What is required. An exact copy of every entry below is required, and no picture may appear in it.

(Satellite image grounding data)

- - - - -

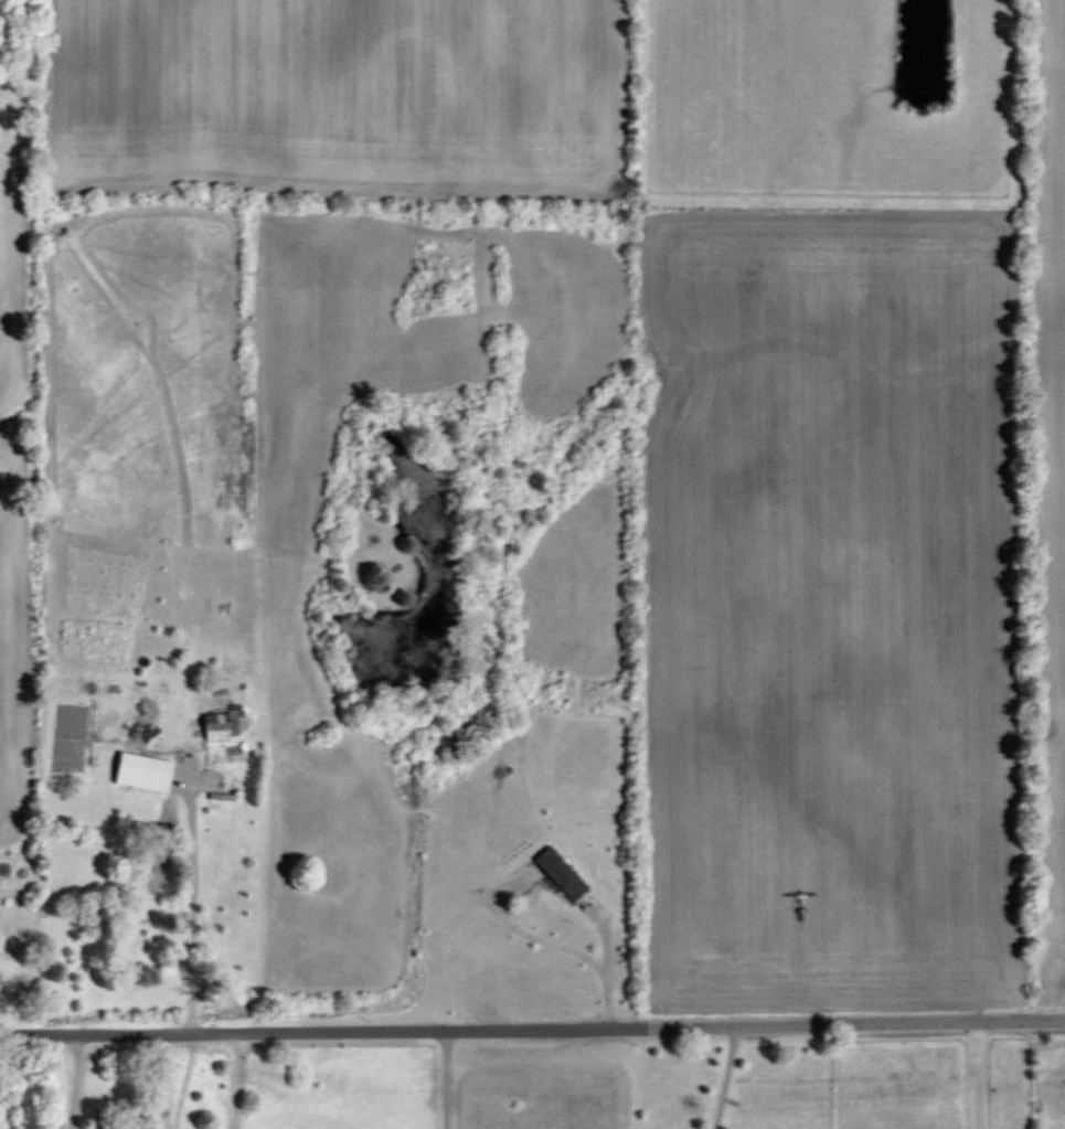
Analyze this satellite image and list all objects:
building: (143, 721)
building: (226, 725)
building: (143, 772)
building: (219, 796)
building: (561, 873)
road: (190, 910)
road: (605, 945)
road: (573, 948)
road: (532, 1026)
road: (724, 1076)
road: (977, 1076)
road: (238, 1078)
road: (443, 1078)
road: (76, 1079)

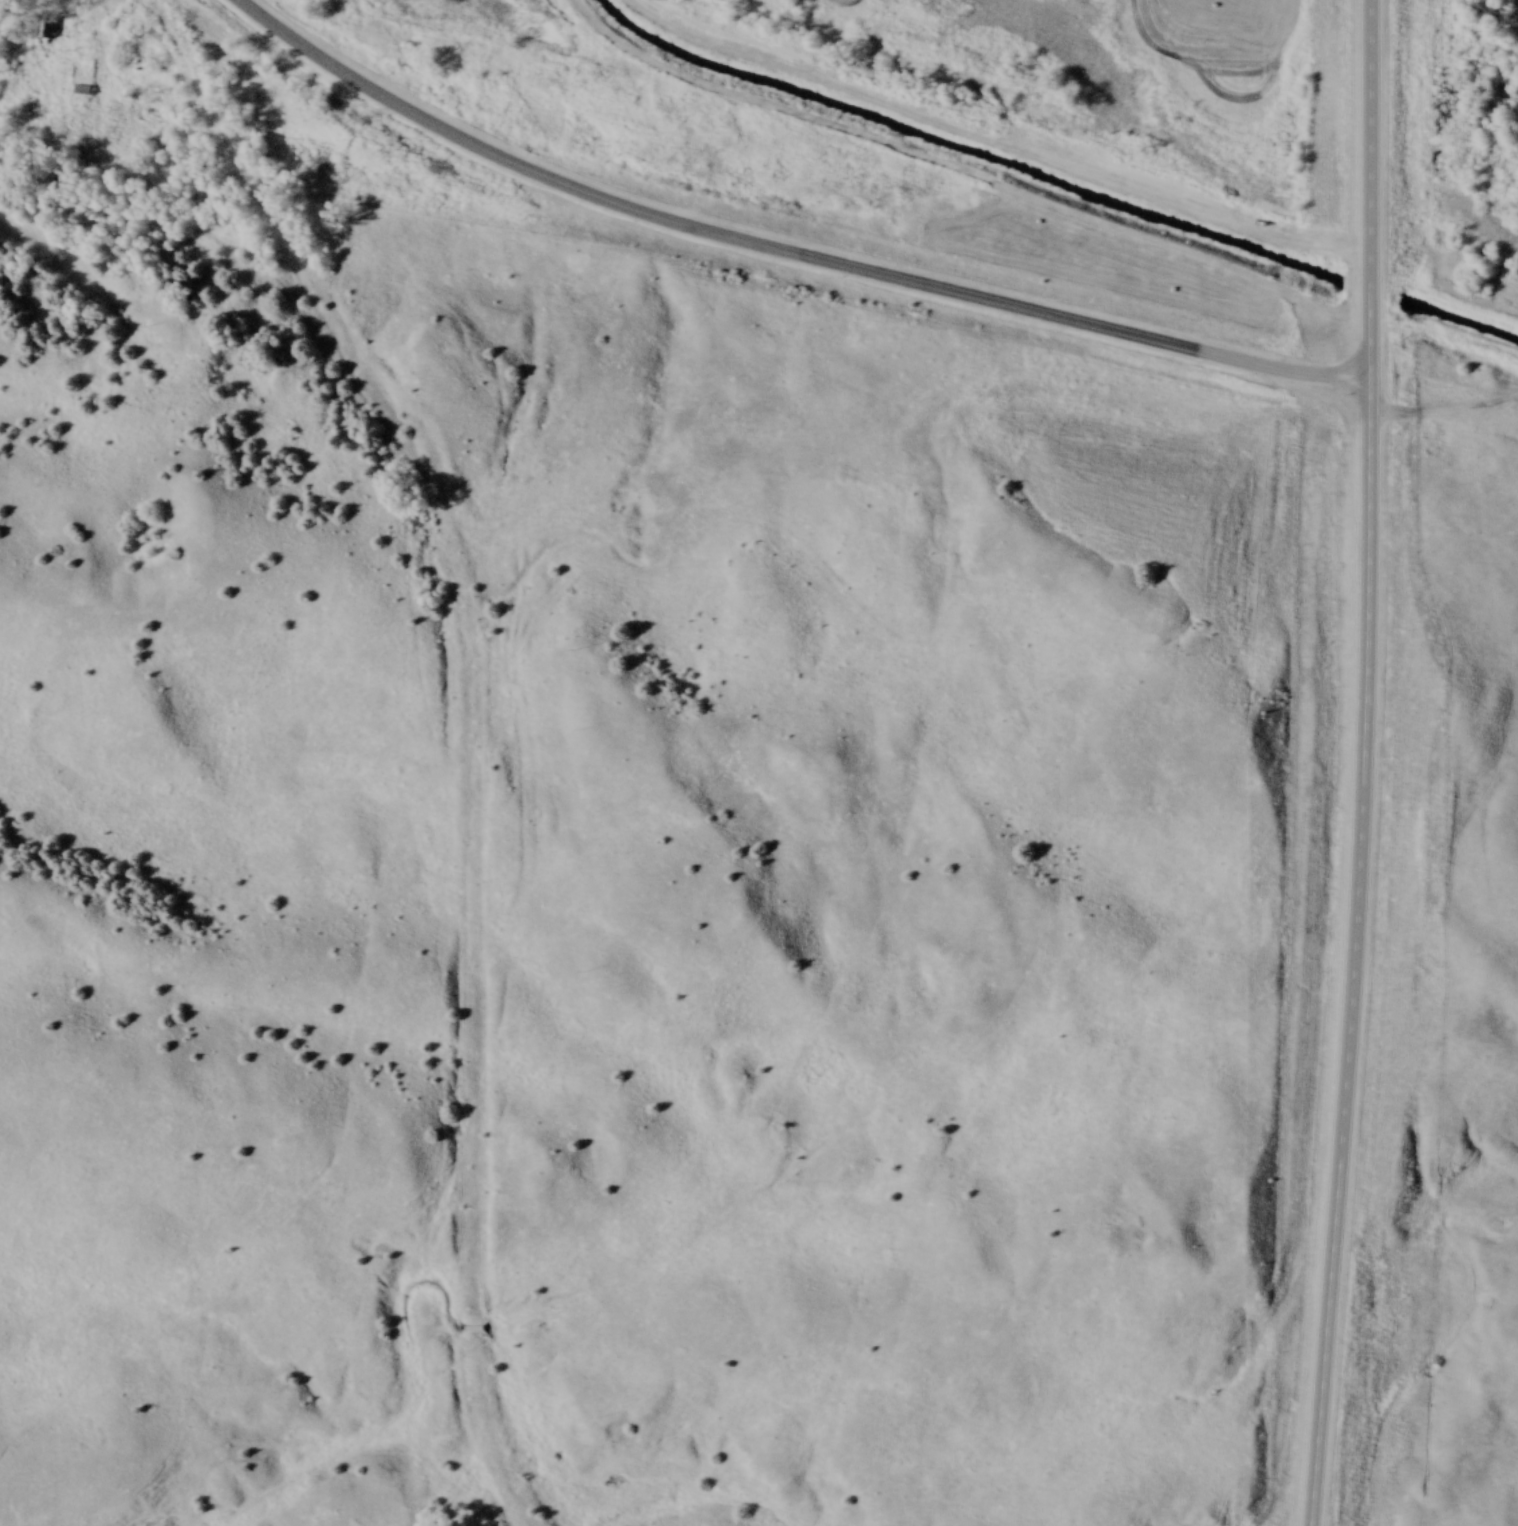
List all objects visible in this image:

- - - - -

Task response.
Analyze this satellite image and list all objects:
building: (143, 721)
building: (226, 725)
building: (143, 772)
building: (219, 796)
building: (561, 873)
road: (190, 910)
road: (605, 945)
road: (573, 948)
road: (532, 1026)
road: (724, 1076)
road: (977, 1076)
road: (238, 1078)
road: (443, 1078)
road: (76, 1079)

List all objects visible in this image:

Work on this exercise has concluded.